INFORMATION PROVIDED —
---+---

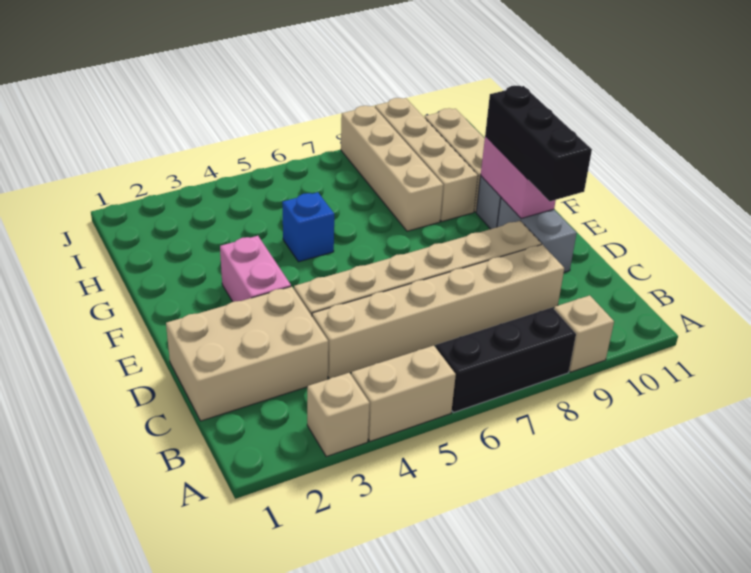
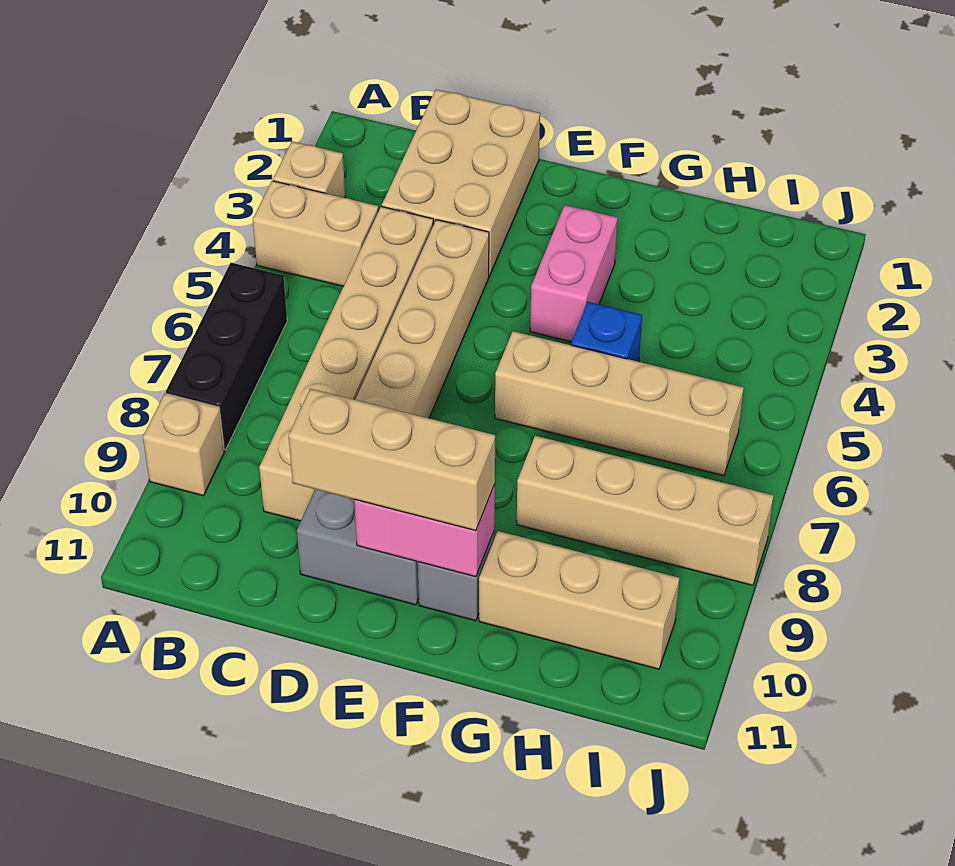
tan brick A4:A5 level 1 -> tan brick A4:B4 level 1
black brick D10:F10 level 3 -> tan brick D10:F10 level 3
pink brick E3:F3 level 1 -> pink brick F3:F4 level 1
tan brick G9:J9 level 1 -> tan brick F6:I6 level 1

---+---

TASK DESCRIPTION — The result should be the listing above, restated exactly, with no pictures in it.

FINAL ANSWER —
tan brick A4:A5 level 1 -> tan brick A4:B4 level 1
black brick D10:F10 level 3 -> tan brick D10:F10 level 3
pink brick E3:F3 level 1 -> pink brick F3:F4 level 1
tan brick G9:J9 level 1 -> tan brick F6:I6 level 1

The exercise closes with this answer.